_WHAT YOU NEED TO DO:_
Show all lines of the entries in which the word "dark" is found.

_RECORD SET:_
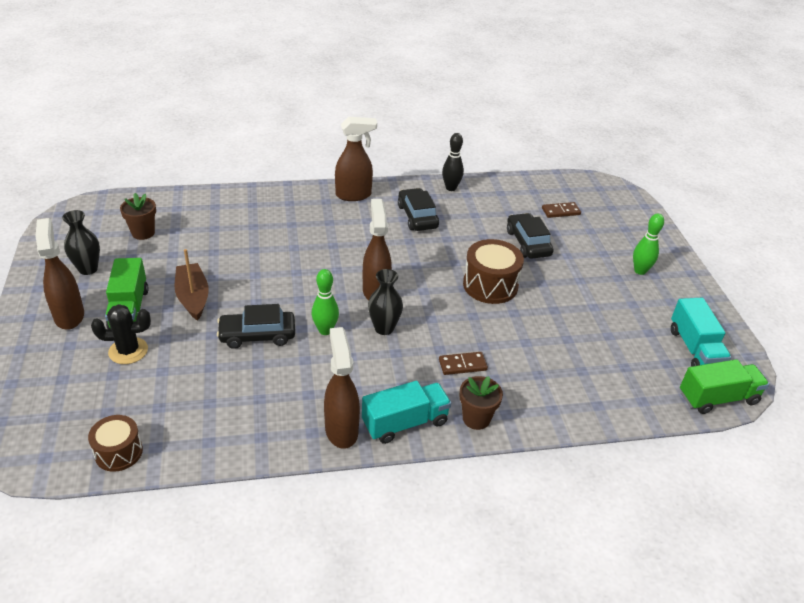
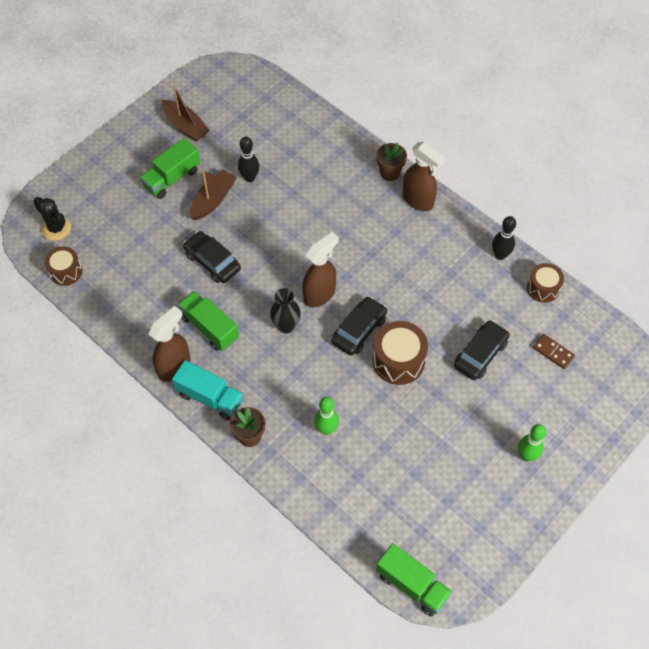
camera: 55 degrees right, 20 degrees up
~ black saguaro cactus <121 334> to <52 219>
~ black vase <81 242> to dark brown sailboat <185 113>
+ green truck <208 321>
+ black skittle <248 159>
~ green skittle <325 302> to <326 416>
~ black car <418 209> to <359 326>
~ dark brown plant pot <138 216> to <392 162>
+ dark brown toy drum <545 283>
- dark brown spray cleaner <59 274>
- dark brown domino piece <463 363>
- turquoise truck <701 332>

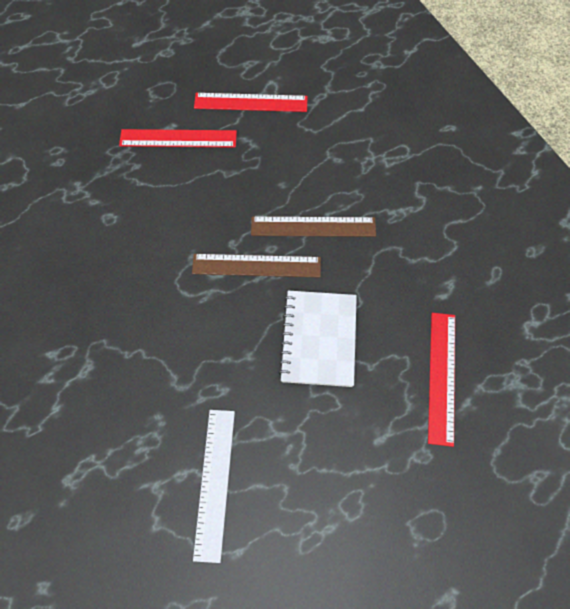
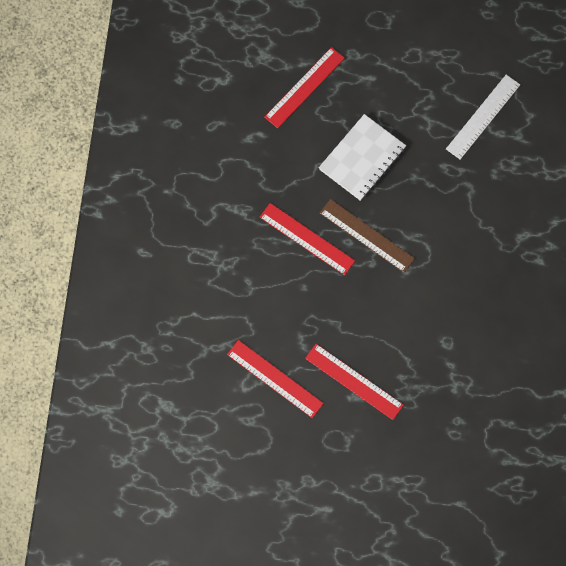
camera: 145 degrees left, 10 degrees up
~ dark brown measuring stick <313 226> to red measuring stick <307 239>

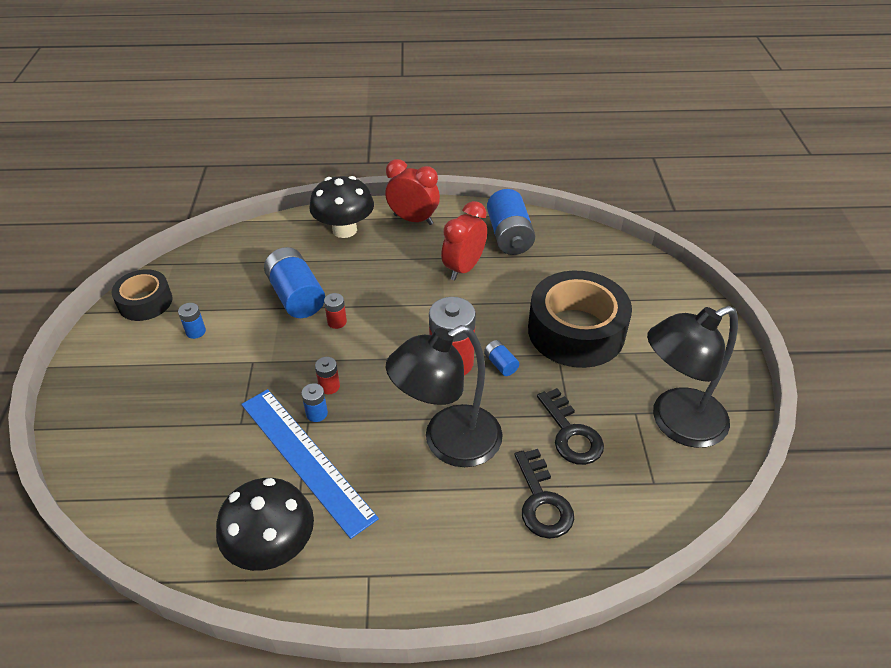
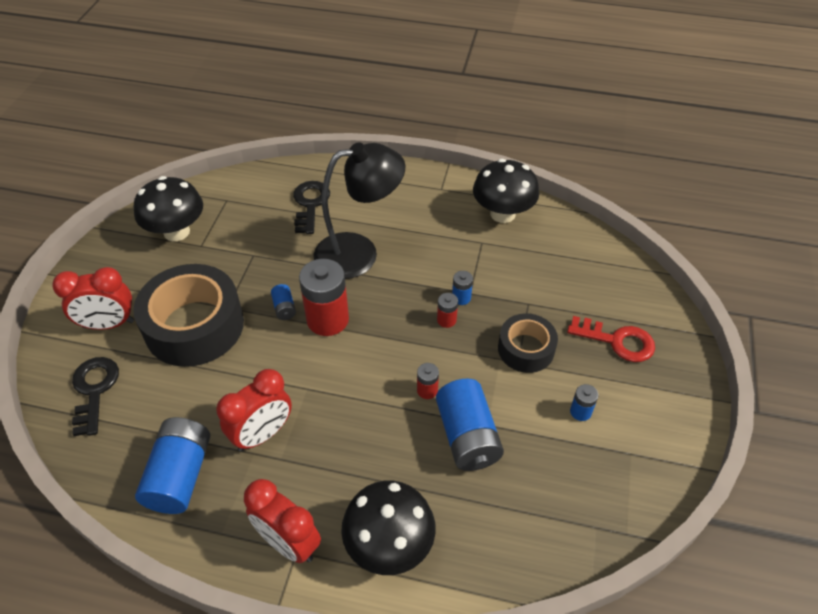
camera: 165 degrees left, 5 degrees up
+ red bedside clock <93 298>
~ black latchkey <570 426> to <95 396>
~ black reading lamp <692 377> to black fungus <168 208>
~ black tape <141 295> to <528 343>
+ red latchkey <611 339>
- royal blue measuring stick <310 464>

_PROBLEM SOLUTION:_
~ black vase <81 242> to dark brown sailboat <185 113>
~ dark brown plant pot <138 216> to <392 162>
+ dark brown toy drum <545 283>
- dark brown spray cleaner <59 274>
- dark brown domino piece <463 363>
~ dark brown measuring stick <313 226> to red measuring stick <307 239>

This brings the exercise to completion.